**Exercise directions:** Check each line of the records for "padlock"; collect those that have it.

**Exercise data:**
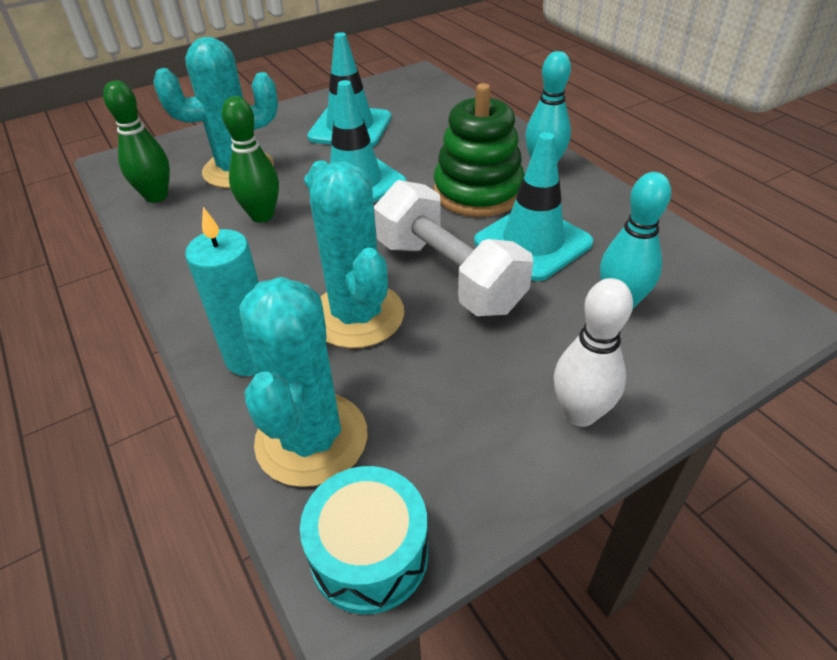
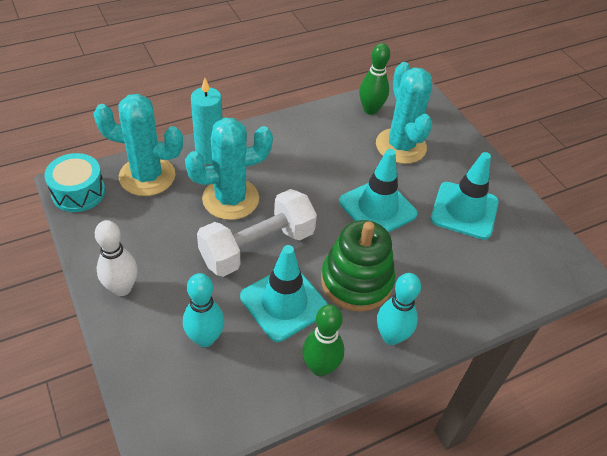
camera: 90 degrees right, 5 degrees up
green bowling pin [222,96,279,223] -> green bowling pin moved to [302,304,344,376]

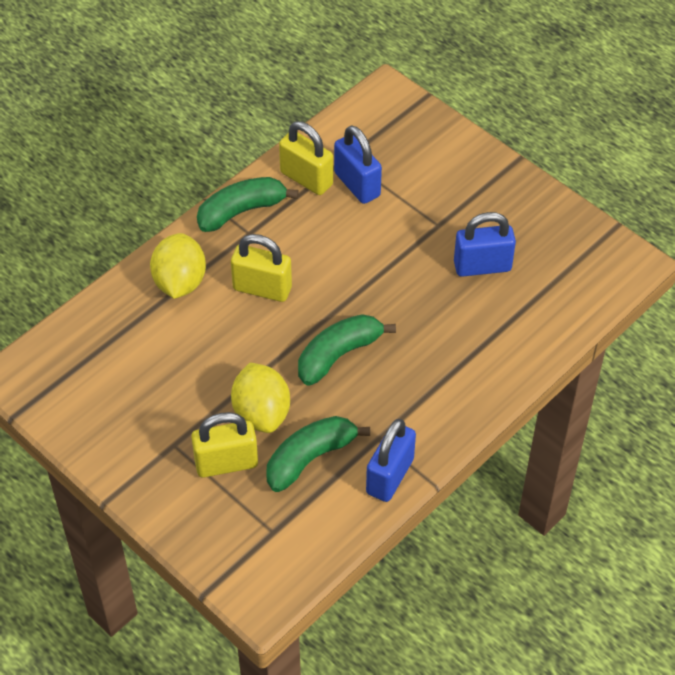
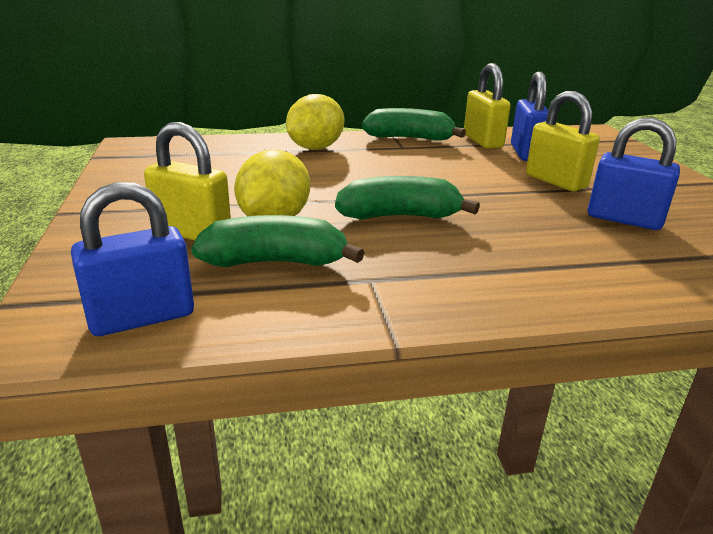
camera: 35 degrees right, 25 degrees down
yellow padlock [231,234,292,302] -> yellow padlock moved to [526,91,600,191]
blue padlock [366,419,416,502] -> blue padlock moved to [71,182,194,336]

**Solution to this exercise:**
yellow padlock [231,234,292,302] -> yellow padlock moved to [526,91,600,191]
blue padlock [366,419,416,502] -> blue padlock moved to [71,182,194,336]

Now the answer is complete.